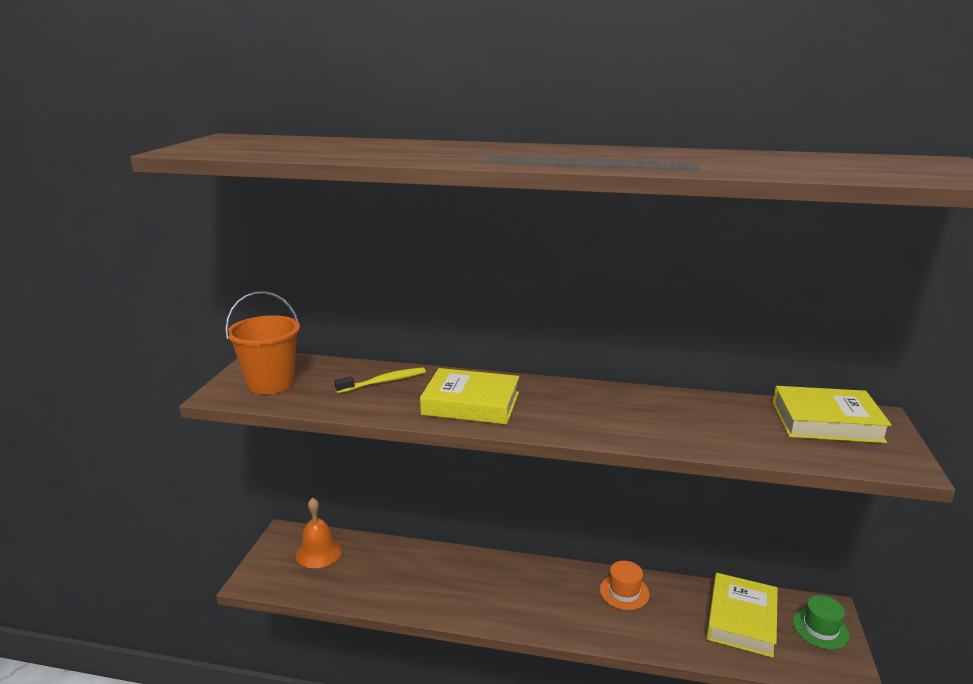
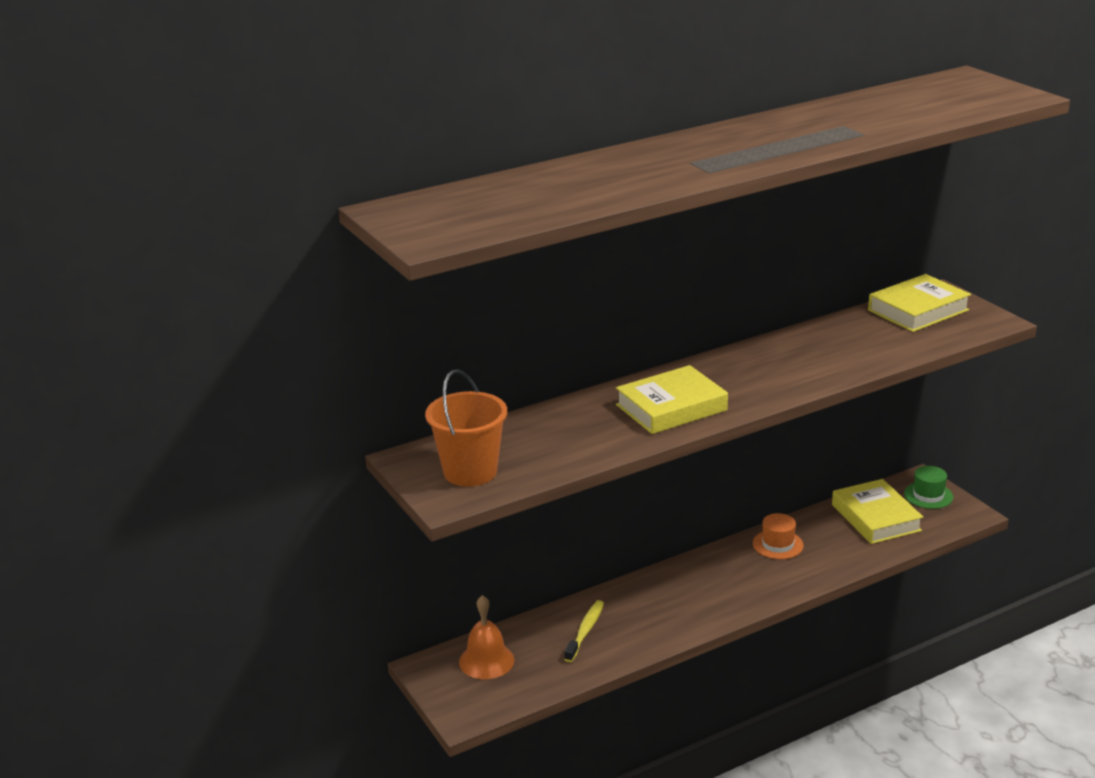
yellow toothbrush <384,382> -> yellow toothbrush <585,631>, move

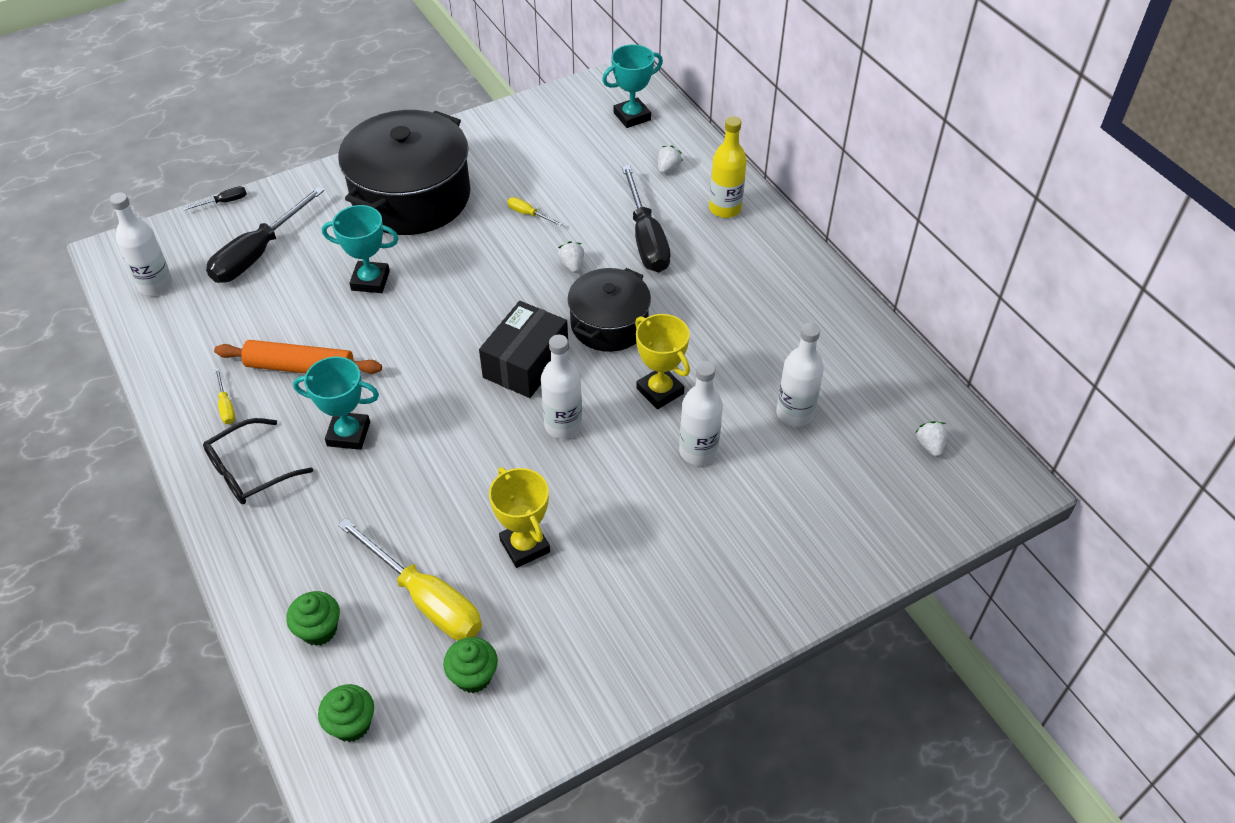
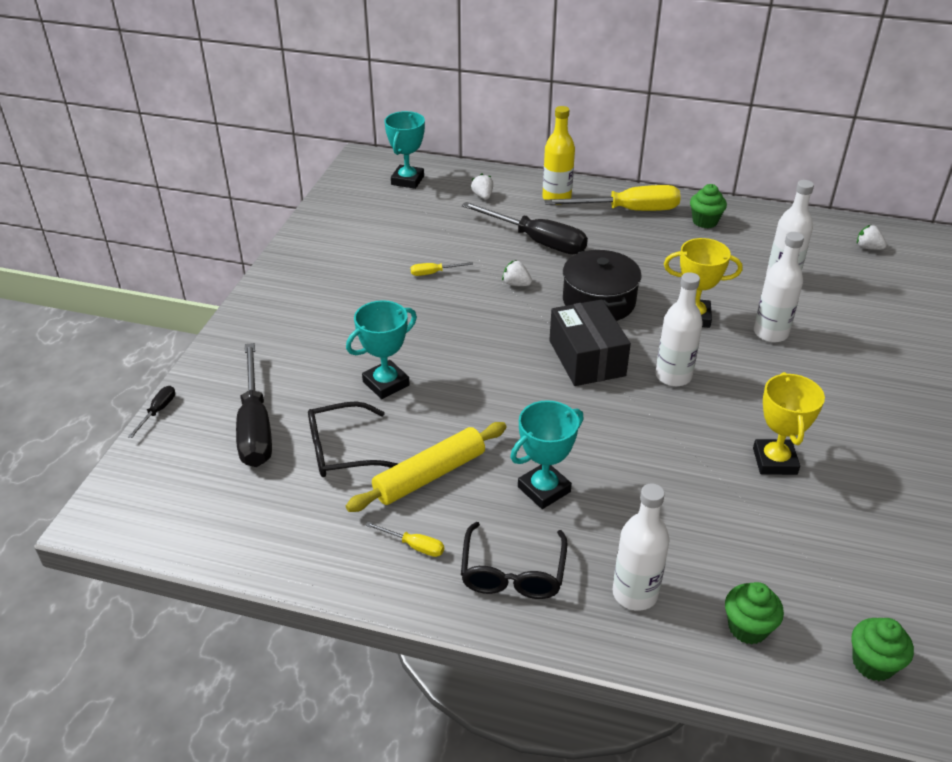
black pot <411,196> -> none
none -> black glasses <341,450>
white bottle <155,285> -> white bottle <635,593>, move
yellow screwdriver <425,599> -> yellow screwdriver <628,210>, move
green cupcake <473,676> -> green cupcake <705,221>, move
orange rolling pin <300,368> -> yellow rolling pin <430,475>
yellow trophy <524,546> -> yellow trophy <774,461>, 75 degrees clockwise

┄┄┄┄┄┄┄┄┄┄

• **TRY IT**: The entries need to be restated exactly, and their pictures left out.

• **OUTPUT OF THE TASK**:
yellow toothbrush <384,382> -> yellow toothbrush <585,631>, move

black pot <411,196> -> none
none -> black glasses <341,450>
white bottle <155,285> -> white bottle <635,593>, move
yellow screwdriver <425,599> -> yellow screwdriver <628,210>, move
green cupcake <473,676> -> green cupcake <705,221>, move
orange rolling pin <300,368> -> yellow rolling pin <430,475>
yellow trophy <524,546> -> yellow trophy <774,461>, 75 degrees clockwise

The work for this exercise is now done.